» WORK INSTRUCTIONS
Only the lines from the start of the entries through the line with "none -> white heart [728,329,805,392]" should be returned, each exactly as it stands, and no pictures.
....
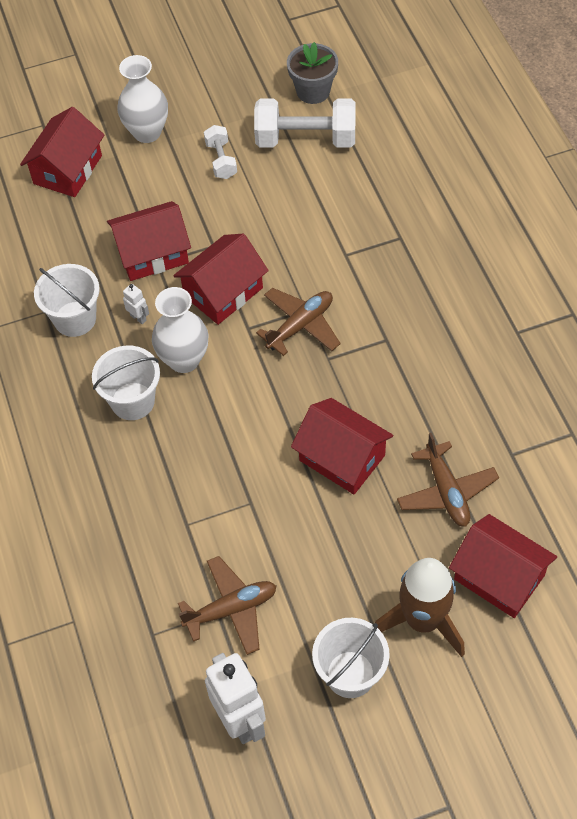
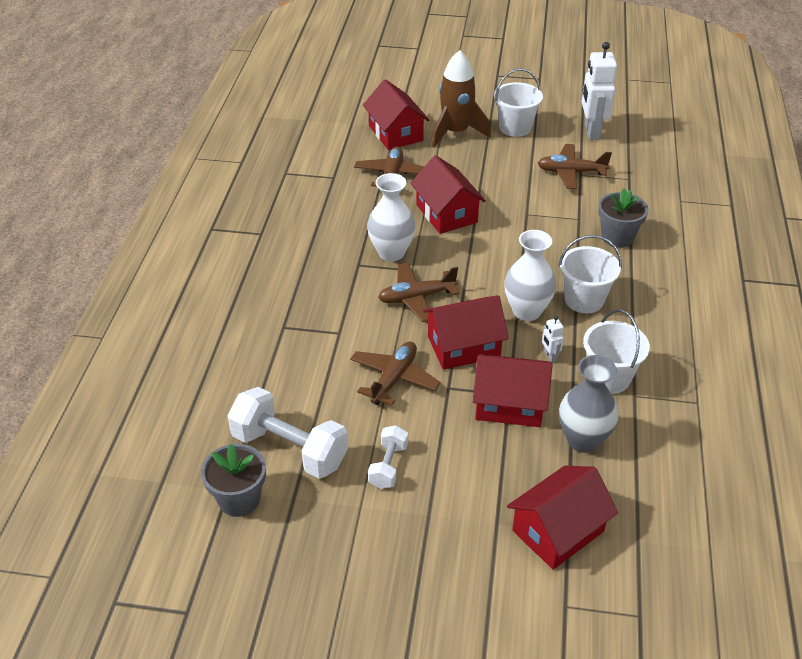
camera: 155 degrees left, 15 degrees down
white vase [117,55,168,143] -> white vase moved to [367,173,416,261]
none -> brown plane [350,342,441,405]
none -> grey vase [559,355,619,453]
none -> grey flower pot [598,188,649,248]

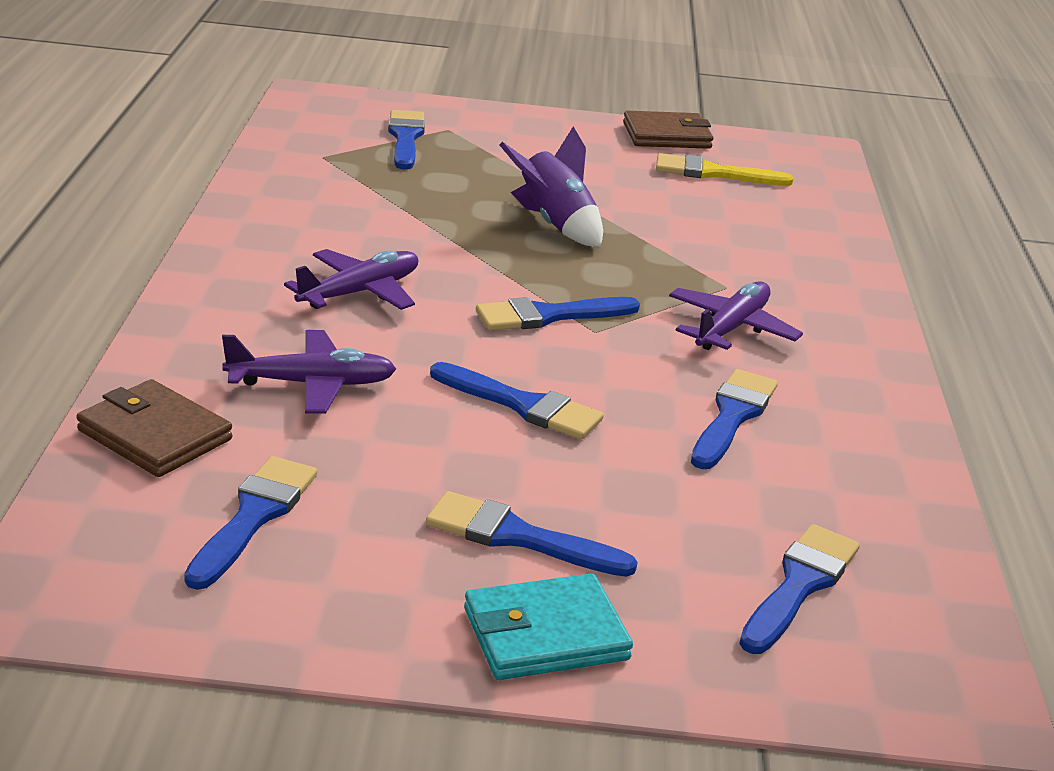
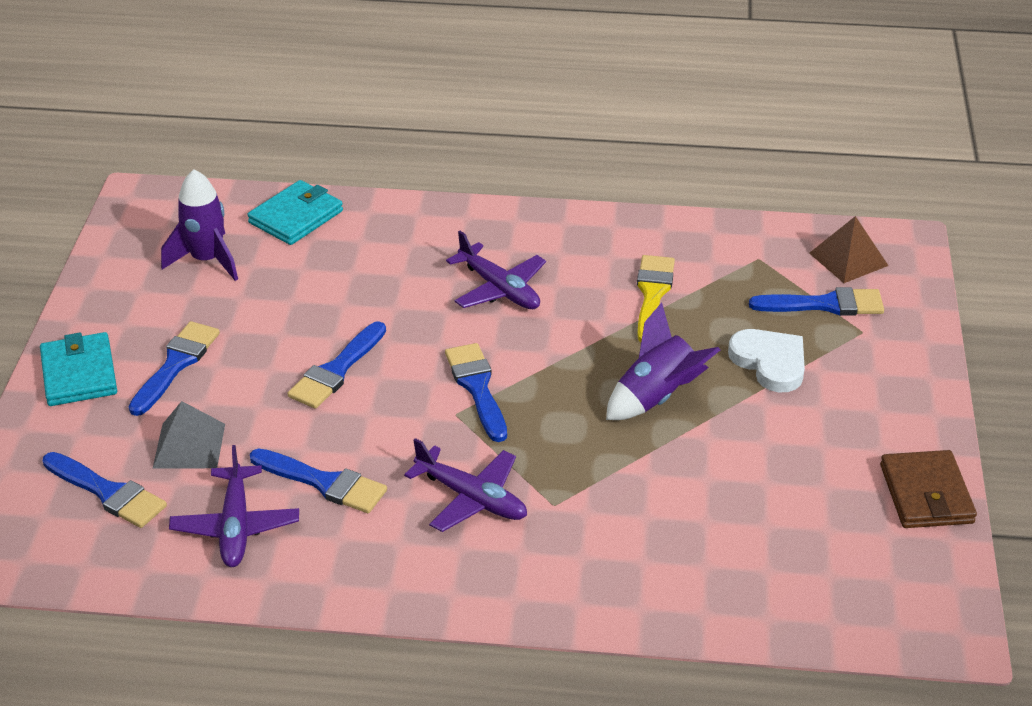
camera: 95 degrees right, 10 degrees up
brown wallet [76,379,232,477] -> turquoise wallet [247,180,343,245]
blue brush [184,456,317,590] -> purple rocket [161,169,238,281]
purple plane [222,330,396,414] -> purple plane moved to [169,445,299,567]
yellow brush [656,153,793,186] -> yellow brush moved to [637,255,675,342]
none -> grey pyramid [153,401,225,468]
none -> white heart [728,329,805,392]
none -> brown pyramid [809,216,888,283]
....
» WRITTEN ANSWER
camera: 155 degrees left, 15 degrees down
white vase [117,55,168,143] -> white vase moved to [367,173,416,261]
none -> brown plane [350,342,441,405]
none -> grey vase [559,355,619,453]
none -> grey flower pot [598,188,649,248]

camera: 95 degrees right, 10 degrees up
brown wallet [76,379,232,477] -> turquoise wallet [247,180,343,245]
blue brush [184,456,317,590] -> purple rocket [161,169,238,281]
purple plane [222,330,396,414] -> purple plane moved to [169,445,299,567]
yellow brush [656,153,793,186] -> yellow brush moved to [637,255,675,342]
none -> grey pyramid [153,401,225,468]
none -> white heart [728,329,805,392]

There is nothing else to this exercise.